> **Stored records**:

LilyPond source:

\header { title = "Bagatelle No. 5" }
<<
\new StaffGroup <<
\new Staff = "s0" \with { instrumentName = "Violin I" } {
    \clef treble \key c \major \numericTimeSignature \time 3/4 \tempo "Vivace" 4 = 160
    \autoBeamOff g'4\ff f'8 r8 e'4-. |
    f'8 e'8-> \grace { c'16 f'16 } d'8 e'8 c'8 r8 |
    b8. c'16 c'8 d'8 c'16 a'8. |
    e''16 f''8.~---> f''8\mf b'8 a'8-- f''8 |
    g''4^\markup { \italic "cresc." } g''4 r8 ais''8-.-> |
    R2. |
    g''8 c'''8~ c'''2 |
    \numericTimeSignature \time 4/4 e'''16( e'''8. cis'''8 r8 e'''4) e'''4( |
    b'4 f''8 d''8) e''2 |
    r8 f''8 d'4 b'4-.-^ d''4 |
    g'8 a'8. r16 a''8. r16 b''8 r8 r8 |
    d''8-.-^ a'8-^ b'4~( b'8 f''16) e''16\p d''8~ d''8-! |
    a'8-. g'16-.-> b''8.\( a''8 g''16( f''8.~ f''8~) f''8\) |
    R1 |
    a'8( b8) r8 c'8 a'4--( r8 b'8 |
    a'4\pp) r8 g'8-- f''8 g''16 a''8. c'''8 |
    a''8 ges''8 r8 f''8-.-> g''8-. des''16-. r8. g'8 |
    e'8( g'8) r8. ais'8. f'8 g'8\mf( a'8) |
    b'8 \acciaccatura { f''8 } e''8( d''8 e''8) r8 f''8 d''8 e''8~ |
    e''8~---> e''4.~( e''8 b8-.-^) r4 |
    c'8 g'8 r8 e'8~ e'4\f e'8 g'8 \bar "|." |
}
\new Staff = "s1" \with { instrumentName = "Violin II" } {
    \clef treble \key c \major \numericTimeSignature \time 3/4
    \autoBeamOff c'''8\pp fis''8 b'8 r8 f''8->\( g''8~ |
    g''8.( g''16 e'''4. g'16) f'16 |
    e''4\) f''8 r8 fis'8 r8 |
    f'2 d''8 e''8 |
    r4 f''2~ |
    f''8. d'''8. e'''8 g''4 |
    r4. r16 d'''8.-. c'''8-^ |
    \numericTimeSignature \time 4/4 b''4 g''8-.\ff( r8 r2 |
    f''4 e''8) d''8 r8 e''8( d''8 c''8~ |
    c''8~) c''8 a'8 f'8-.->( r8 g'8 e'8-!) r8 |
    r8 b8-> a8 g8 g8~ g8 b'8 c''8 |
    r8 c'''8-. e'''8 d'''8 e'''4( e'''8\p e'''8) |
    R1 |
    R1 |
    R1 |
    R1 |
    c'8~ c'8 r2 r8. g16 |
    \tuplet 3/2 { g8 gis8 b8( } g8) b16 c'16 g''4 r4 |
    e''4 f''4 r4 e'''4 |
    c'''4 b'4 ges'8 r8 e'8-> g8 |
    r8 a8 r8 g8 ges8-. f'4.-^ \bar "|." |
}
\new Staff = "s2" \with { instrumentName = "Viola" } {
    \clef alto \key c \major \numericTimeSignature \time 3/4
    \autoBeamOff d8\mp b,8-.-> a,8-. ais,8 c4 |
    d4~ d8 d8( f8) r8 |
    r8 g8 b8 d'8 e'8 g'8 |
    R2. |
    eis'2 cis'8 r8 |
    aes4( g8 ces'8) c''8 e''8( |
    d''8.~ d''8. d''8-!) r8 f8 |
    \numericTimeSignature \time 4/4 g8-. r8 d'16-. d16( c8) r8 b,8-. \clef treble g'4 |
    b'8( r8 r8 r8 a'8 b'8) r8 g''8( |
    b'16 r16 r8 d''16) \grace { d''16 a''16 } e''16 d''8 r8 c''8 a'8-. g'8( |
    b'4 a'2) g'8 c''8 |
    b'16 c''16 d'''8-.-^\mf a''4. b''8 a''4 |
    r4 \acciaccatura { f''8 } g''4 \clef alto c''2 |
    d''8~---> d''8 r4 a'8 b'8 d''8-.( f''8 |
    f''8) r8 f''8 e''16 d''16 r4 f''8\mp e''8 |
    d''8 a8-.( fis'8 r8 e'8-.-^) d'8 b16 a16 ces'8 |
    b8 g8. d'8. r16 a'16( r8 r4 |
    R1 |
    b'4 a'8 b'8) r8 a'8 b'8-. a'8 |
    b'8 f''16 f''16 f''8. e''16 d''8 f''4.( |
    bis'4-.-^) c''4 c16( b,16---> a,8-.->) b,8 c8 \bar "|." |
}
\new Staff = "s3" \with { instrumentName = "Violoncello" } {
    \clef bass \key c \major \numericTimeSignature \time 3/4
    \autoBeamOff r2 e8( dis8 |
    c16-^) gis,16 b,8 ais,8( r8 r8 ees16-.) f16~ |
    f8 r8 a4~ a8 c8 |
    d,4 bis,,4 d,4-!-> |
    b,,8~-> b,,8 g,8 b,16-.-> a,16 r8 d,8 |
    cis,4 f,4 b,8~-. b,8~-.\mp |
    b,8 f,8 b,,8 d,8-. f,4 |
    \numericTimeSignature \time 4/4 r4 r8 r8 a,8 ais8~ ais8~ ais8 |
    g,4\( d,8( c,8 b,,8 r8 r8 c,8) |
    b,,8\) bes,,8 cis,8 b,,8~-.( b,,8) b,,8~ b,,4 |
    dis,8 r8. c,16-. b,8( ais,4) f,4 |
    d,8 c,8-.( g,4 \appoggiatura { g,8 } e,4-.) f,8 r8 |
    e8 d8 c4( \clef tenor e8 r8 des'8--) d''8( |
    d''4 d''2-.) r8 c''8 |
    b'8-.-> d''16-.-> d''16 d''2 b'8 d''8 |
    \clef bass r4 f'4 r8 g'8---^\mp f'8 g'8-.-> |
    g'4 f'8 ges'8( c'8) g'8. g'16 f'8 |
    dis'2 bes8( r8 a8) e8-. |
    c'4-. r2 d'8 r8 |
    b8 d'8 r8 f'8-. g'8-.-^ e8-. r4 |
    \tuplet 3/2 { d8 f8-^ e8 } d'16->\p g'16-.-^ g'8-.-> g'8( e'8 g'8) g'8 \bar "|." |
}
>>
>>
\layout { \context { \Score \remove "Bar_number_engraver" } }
==
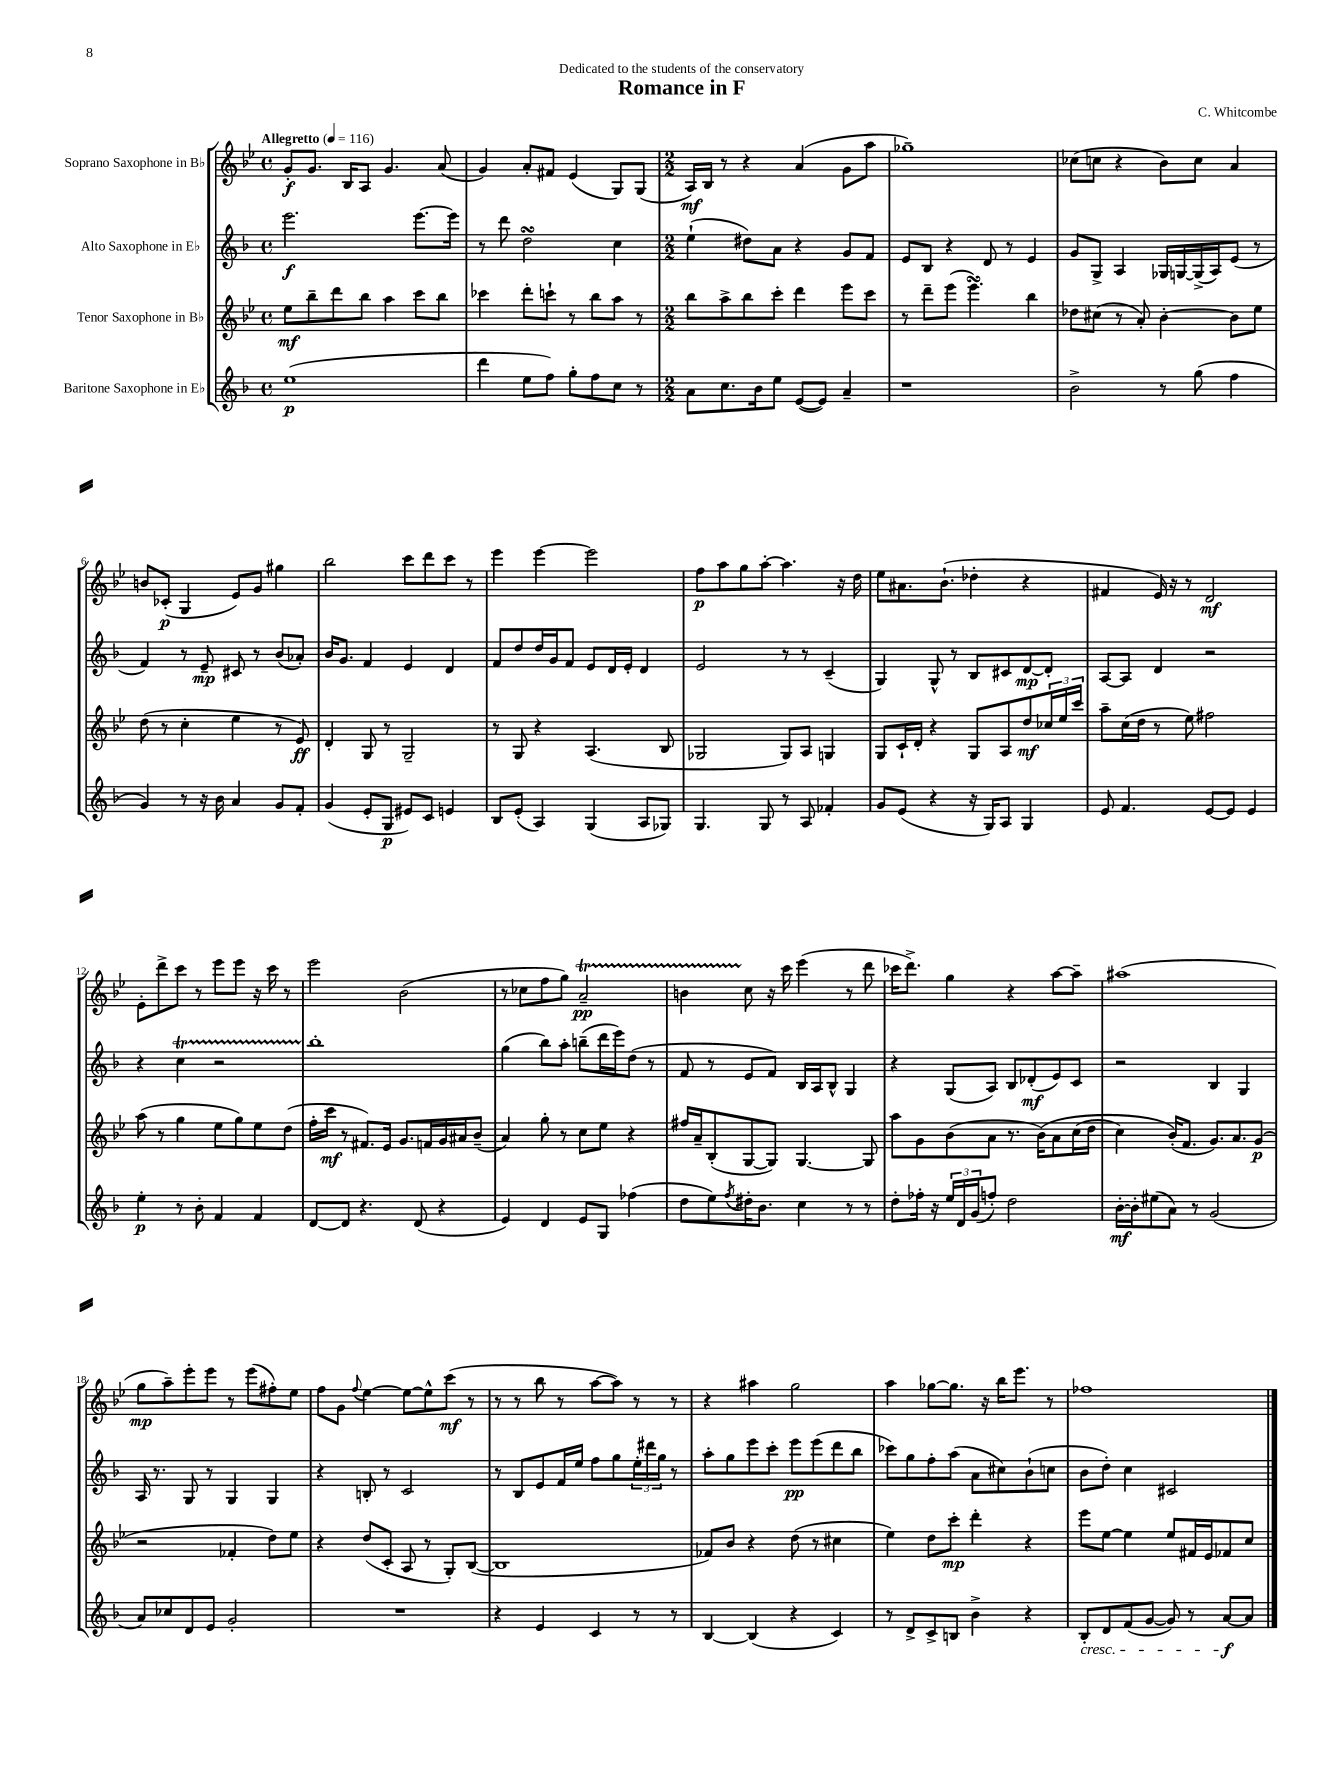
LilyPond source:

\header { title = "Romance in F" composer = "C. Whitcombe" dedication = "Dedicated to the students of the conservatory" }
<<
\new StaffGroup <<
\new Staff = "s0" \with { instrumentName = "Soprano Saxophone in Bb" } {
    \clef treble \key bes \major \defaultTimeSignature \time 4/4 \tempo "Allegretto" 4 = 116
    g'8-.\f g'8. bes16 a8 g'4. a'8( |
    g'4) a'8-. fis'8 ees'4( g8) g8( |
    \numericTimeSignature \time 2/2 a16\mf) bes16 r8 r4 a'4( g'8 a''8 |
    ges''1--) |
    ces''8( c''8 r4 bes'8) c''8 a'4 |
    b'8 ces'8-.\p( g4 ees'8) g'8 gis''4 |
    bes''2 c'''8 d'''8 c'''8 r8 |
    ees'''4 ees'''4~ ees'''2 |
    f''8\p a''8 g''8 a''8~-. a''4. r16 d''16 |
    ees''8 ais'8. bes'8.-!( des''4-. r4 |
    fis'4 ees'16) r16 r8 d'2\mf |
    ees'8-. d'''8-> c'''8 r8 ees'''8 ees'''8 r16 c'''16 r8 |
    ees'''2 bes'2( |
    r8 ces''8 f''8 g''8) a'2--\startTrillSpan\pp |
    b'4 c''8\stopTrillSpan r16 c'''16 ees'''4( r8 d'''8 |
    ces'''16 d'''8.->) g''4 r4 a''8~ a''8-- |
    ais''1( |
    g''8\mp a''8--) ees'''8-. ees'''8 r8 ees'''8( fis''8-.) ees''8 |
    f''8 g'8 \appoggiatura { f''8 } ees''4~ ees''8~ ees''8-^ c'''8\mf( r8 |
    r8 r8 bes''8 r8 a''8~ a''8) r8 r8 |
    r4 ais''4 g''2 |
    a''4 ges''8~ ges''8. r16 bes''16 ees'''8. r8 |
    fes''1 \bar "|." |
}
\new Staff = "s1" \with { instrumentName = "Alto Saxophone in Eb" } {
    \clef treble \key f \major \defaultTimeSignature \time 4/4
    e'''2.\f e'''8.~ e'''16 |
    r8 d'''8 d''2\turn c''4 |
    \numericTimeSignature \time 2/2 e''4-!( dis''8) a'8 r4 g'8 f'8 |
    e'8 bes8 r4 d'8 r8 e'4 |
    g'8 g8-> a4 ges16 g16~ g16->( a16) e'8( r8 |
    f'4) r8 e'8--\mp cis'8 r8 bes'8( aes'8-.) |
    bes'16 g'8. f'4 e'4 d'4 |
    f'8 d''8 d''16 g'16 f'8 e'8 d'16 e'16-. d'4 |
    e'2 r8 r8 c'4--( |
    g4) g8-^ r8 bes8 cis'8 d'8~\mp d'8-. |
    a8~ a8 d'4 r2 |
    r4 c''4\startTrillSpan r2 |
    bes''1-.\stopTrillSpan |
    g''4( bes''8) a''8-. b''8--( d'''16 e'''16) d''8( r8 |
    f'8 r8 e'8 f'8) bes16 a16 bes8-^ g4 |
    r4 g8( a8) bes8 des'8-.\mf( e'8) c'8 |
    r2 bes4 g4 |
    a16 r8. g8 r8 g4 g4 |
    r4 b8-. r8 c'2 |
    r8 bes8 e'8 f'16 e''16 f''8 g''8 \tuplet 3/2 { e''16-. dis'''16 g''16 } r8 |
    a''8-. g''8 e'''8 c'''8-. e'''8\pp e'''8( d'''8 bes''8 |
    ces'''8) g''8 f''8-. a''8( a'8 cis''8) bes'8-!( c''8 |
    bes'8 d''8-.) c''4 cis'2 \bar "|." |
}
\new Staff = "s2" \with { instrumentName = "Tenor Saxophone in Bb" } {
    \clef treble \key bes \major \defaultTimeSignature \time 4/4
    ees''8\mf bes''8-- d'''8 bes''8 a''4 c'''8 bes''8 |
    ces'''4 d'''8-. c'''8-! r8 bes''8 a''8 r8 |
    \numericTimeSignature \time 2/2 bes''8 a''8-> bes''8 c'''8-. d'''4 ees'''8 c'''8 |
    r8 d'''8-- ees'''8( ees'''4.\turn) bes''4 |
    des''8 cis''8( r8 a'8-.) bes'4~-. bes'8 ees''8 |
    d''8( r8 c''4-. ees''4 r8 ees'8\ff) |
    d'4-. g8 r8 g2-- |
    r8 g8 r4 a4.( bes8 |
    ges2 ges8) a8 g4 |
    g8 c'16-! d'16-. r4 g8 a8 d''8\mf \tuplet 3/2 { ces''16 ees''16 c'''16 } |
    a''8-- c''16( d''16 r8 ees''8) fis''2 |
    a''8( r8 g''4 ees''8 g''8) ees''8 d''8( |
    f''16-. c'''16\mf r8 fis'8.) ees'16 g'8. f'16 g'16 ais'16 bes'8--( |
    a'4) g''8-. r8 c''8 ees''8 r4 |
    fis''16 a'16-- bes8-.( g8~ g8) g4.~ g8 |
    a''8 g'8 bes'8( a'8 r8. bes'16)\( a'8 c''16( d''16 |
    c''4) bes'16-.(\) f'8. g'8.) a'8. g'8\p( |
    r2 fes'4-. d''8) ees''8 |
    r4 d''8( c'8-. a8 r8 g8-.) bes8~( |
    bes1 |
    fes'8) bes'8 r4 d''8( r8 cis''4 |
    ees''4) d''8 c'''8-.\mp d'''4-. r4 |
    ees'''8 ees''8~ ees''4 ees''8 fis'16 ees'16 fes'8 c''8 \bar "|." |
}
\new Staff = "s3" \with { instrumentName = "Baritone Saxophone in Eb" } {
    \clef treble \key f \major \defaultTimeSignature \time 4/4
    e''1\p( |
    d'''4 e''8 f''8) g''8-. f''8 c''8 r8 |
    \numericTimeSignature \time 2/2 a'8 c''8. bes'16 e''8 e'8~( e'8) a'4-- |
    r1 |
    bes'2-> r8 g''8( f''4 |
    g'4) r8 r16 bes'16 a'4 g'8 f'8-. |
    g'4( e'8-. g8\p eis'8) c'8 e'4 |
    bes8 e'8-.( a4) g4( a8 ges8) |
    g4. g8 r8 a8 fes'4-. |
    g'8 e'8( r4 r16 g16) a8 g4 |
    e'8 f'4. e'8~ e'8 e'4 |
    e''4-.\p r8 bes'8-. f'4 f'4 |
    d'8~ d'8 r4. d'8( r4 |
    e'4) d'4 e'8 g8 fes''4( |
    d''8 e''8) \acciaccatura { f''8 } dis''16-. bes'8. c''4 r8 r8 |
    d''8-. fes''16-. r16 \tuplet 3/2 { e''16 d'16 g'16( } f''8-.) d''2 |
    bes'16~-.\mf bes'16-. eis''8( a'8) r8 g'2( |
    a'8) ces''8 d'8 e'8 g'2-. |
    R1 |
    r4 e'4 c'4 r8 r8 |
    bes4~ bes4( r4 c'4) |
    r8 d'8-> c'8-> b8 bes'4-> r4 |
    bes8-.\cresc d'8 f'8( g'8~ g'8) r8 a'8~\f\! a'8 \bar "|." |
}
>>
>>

> **Short exercise**: Please revise the stretch from the line containing "to the students" through the line containing "bes''2 c'''8 d'''8 c'''8 r8 |", replacing "Allegretto" with "Andante" and leaving everything else unchanged.

> **Reply**:
\header { title = "Romance in F" composer = "C. Whitcombe" dedication = "Dedicated to the students of the conservatory" }
<<
\new StaffGroup <<
\new Staff = "s0" \with { instrumentName = "Soprano Saxophone in Bb" } {
    \clef treble \key bes \major \defaultTimeSignature \time 4/4 \tempo "Andante" 4 = 116
    g'8-.\f g'8. bes16 a8 g'4. a'8( |
    g'4) a'8-. fis'8 ees'4( g8) g8( |
    \numericTimeSignature \time 2/2 a16\mf) bes16 r8 r4 a'4( g'8 a''8 |
    ges''1--) |
    ces''8( c''8 r4 bes'8) c''8 a'4 |
    b'8 ces'8-.\p( g4 ees'8) g'8 gis''4 |
    bes''2 c'''8 d'''8 c'''8 r8 |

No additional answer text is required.